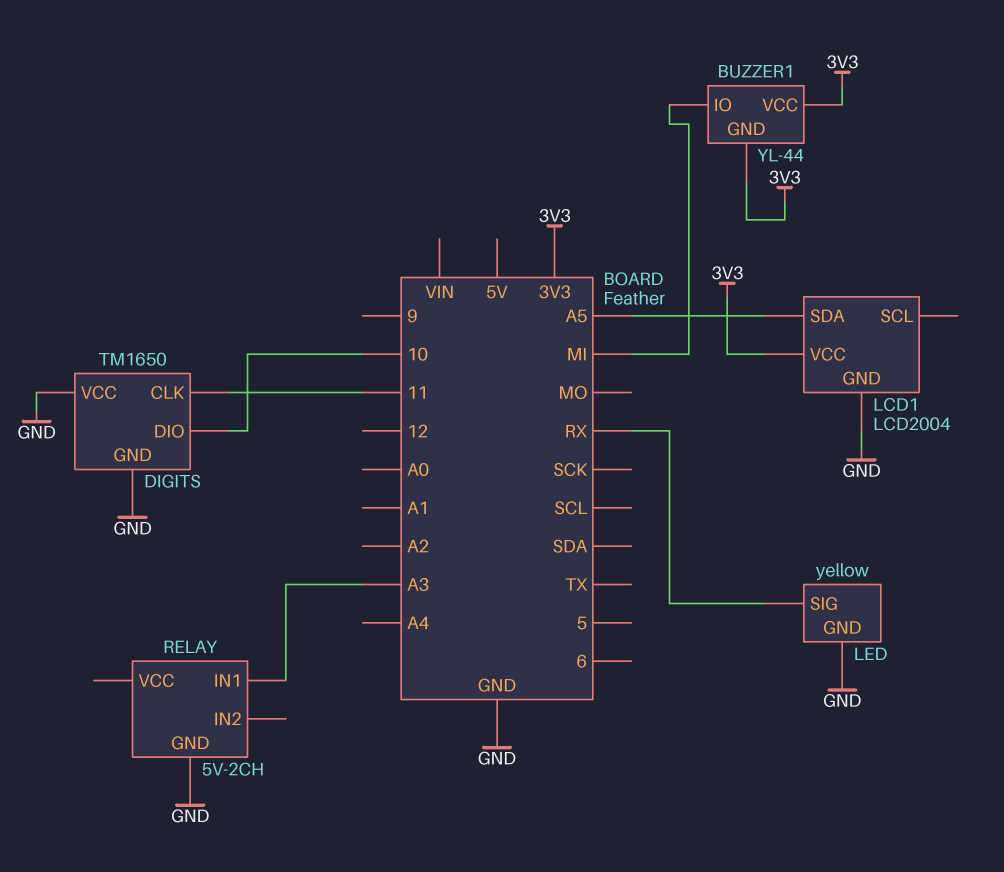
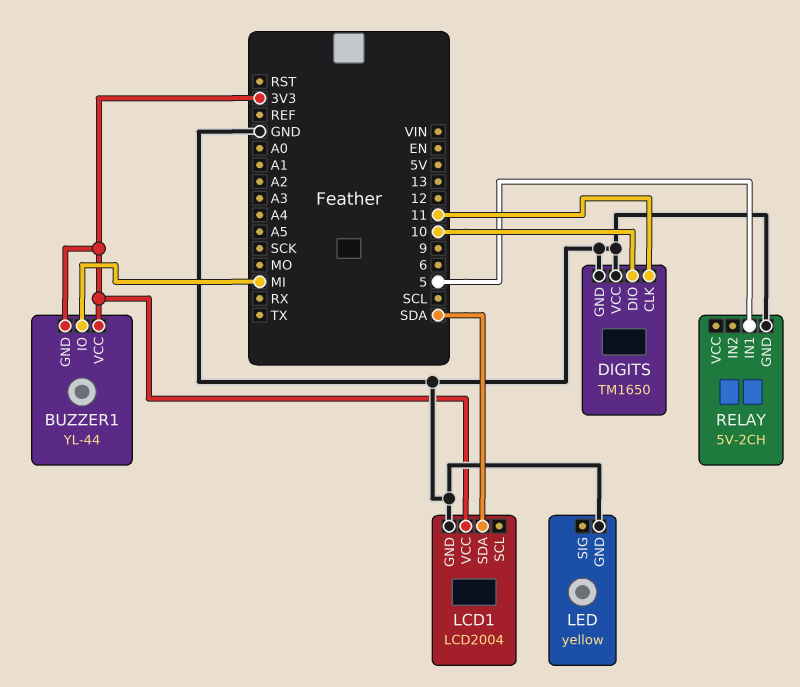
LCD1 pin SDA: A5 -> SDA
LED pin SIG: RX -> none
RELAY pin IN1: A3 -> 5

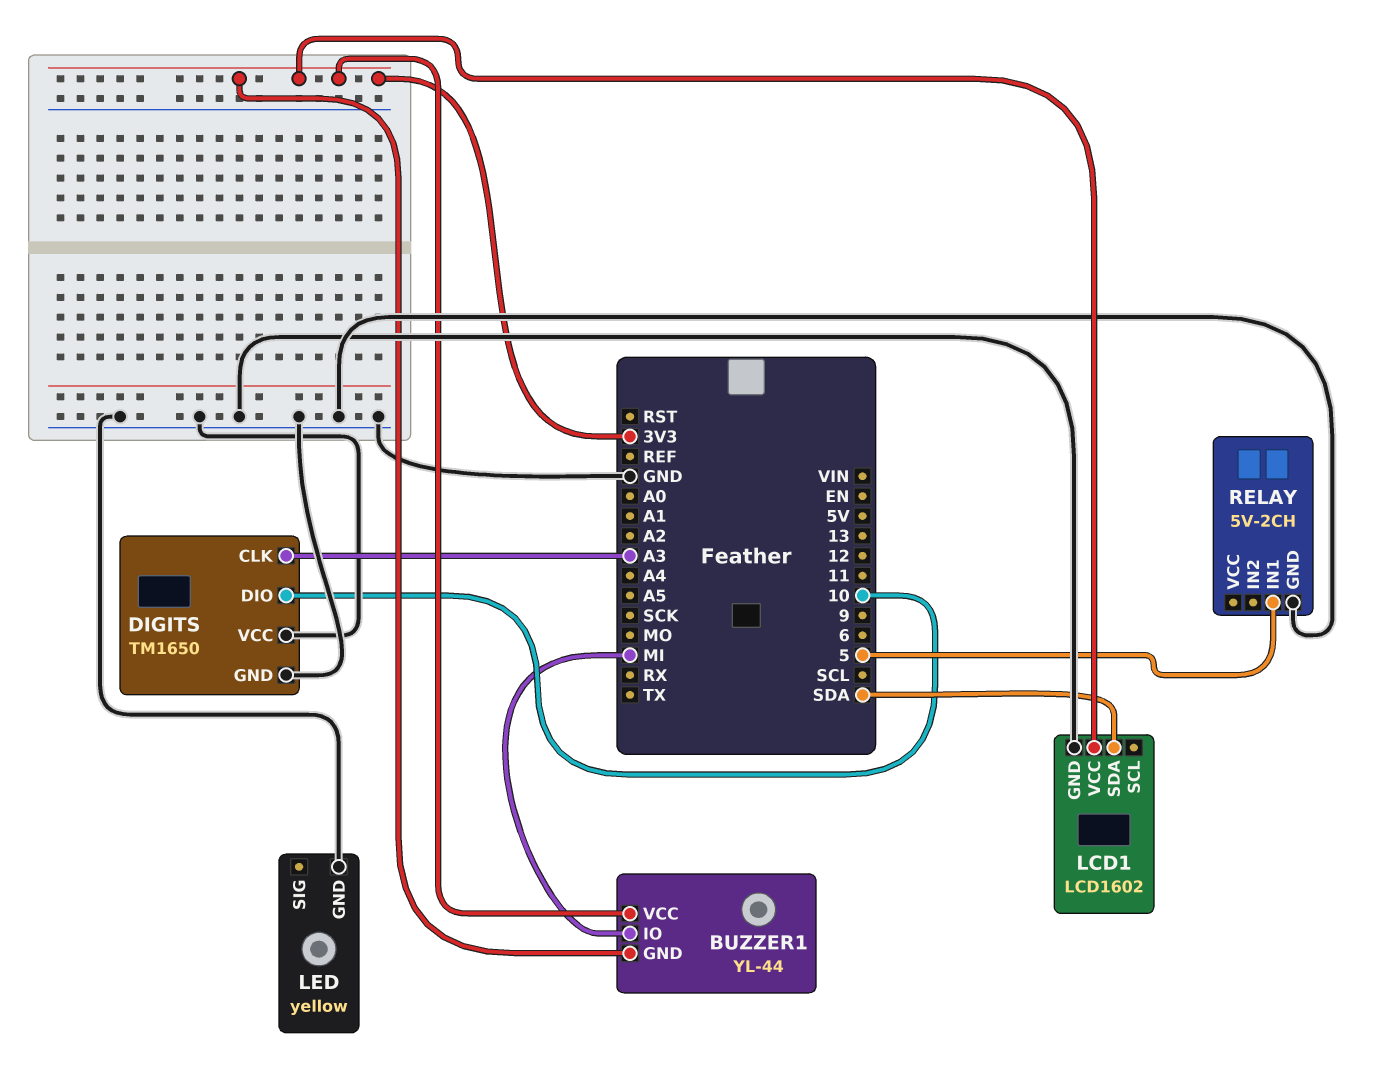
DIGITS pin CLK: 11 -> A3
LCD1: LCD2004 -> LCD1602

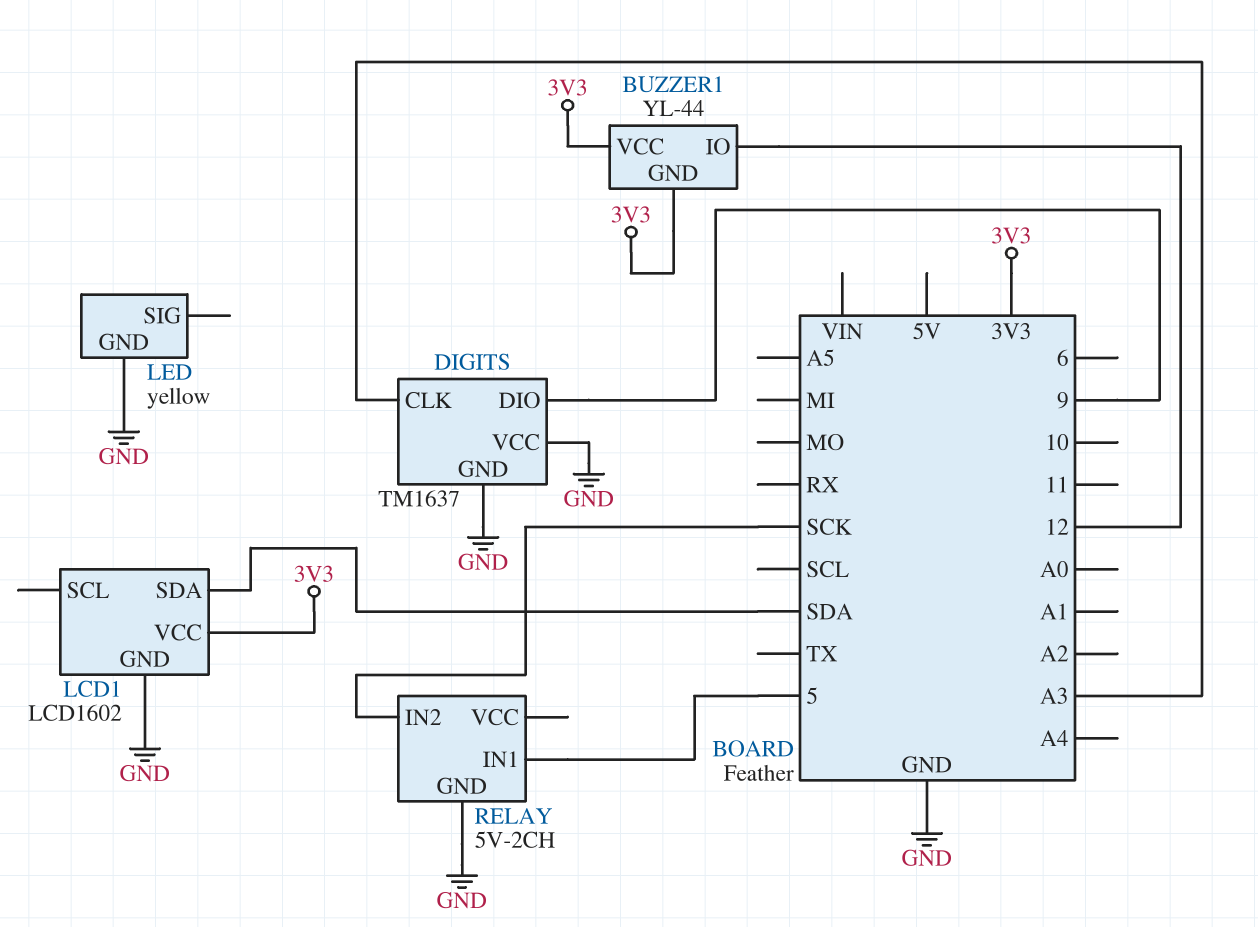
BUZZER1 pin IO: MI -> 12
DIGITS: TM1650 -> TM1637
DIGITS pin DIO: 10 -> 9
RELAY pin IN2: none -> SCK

——————————

▶ **ACTIVITY**
The response should consist only of the lines running from the one that contains "DIGITS: TM1650 -> TM1637" through the end of the material, repeated exactly.

▶ **OUTPUT FOR THIS EXERCISE**
DIGITS: TM1650 -> TM1637
DIGITS pin DIO: 10 -> 9
RELAY pin IN2: none -> SCK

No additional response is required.